====== STUDY MATERIAL

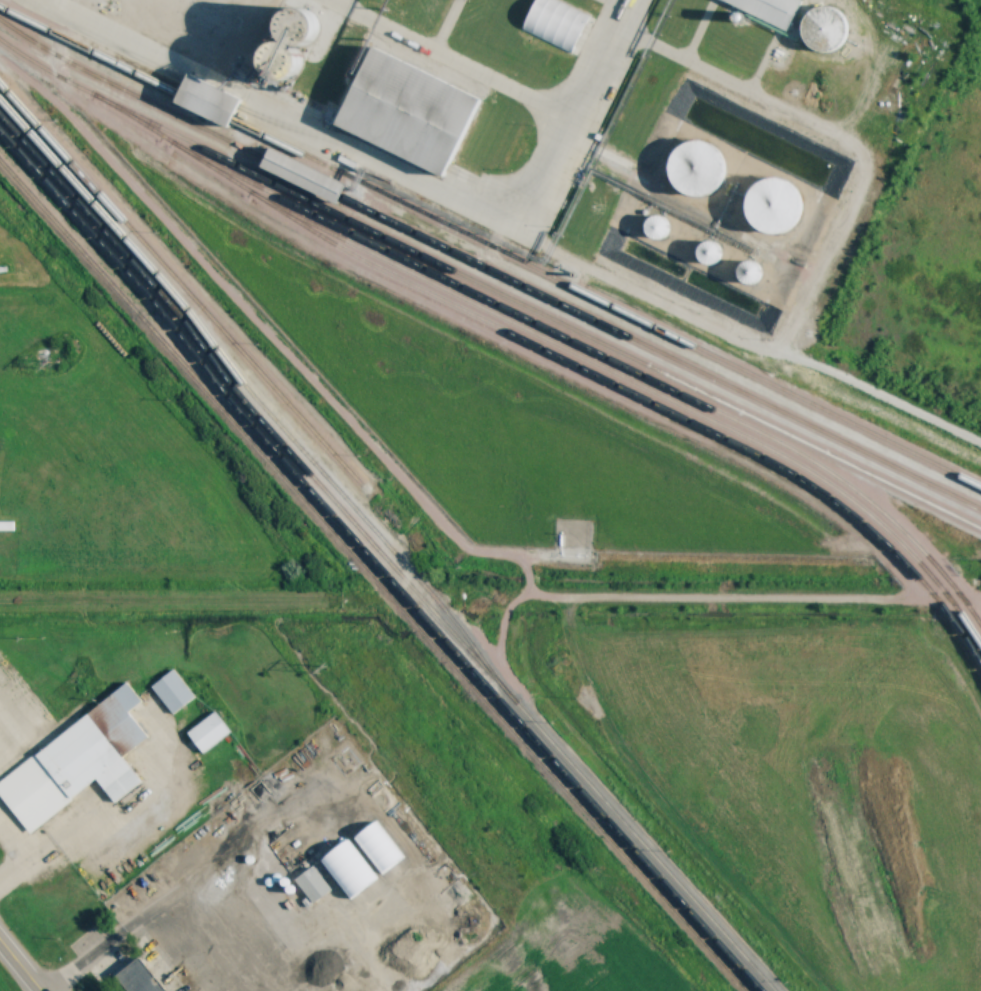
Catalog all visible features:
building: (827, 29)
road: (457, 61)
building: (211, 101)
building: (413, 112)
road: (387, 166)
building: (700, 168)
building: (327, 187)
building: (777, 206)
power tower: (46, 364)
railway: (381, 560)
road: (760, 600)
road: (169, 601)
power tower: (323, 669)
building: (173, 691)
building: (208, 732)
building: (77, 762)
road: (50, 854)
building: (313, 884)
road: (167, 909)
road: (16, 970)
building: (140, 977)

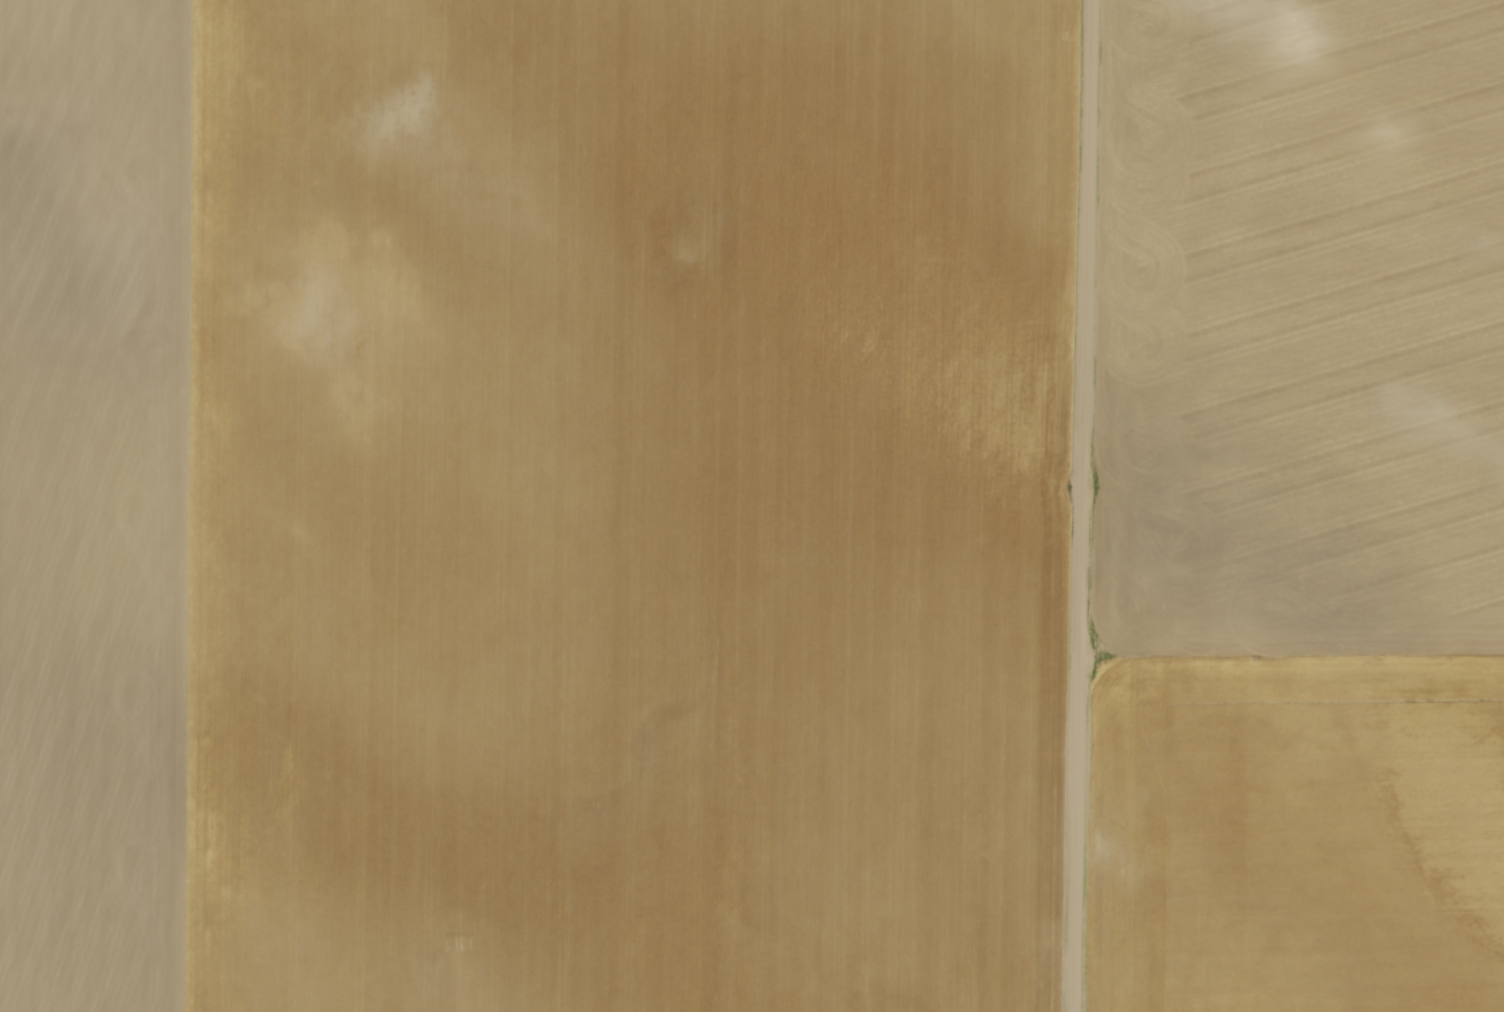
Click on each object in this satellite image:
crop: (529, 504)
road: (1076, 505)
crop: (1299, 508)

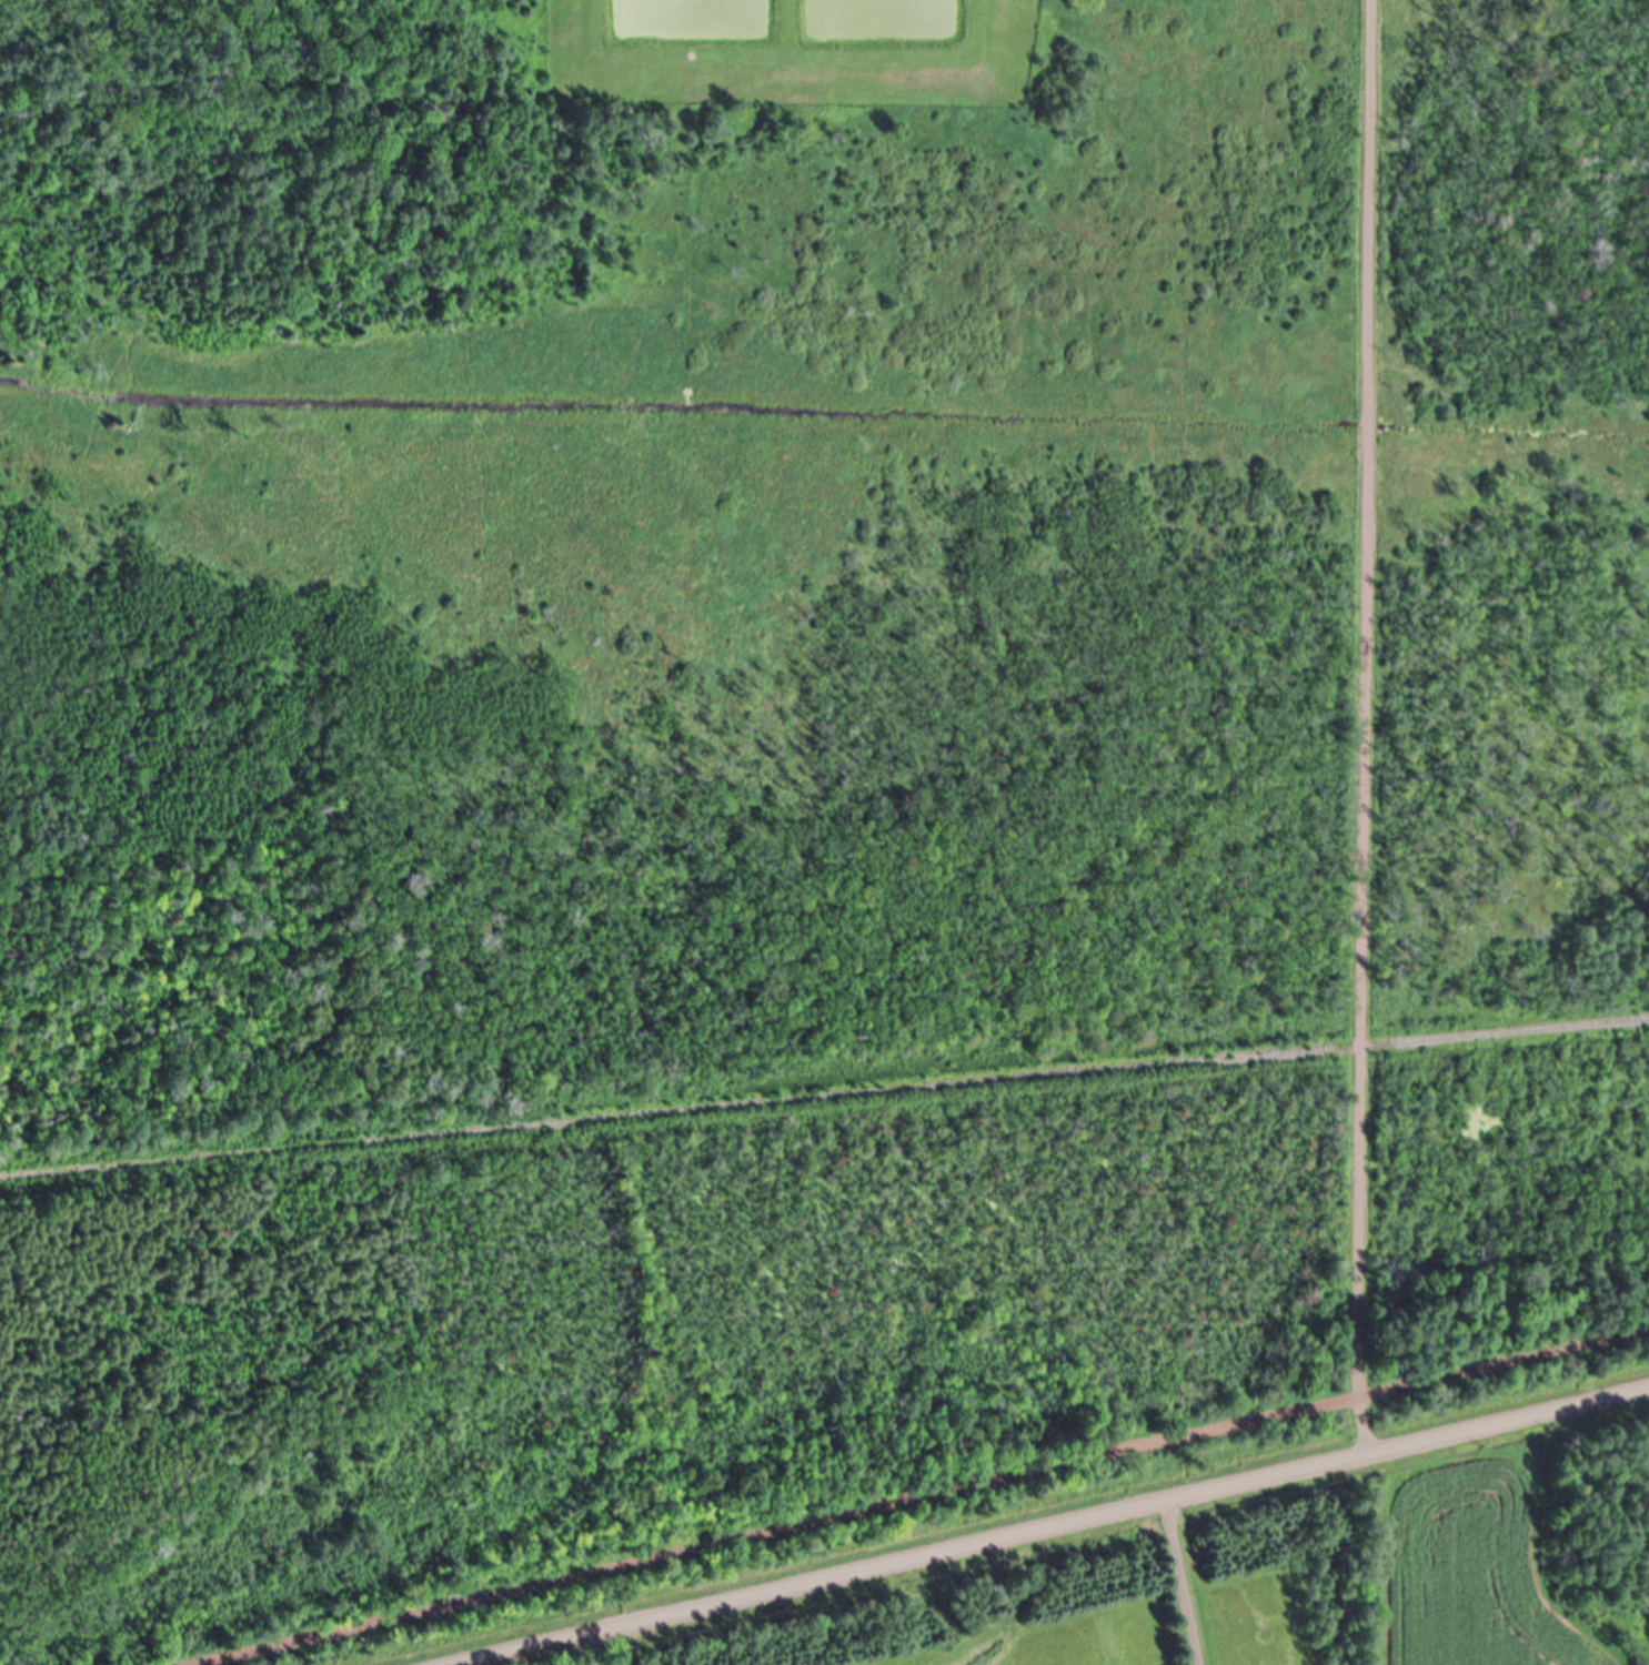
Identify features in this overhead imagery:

============

- TASK DETAILS
Apart from the pictures, the material above has to be repeated exactly.

- SOLUTION TO THIS EXERCISE
Catalog all visible features:
building: (827, 29)
road: (457, 61)
building: (211, 101)
building: (413, 112)
road: (387, 166)
building: (700, 168)
building: (327, 187)
building: (777, 206)
power tower: (46, 364)
railway: (381, 560)
road: (760, 600)
road: (169, 601)
power tower: (323, 669)
building: (173, 691)
building: (208, 732)
building: (77, 762)
road: (50, 854)
building: (313, 884)
road: (167, 909)
road: (16, 970)
building: (140, 977)

Click on each object in this satellite image:
crop: (529, 504)
road: (1076, 505)
crop: (1299, 508)

Identify features in this overhead imagery:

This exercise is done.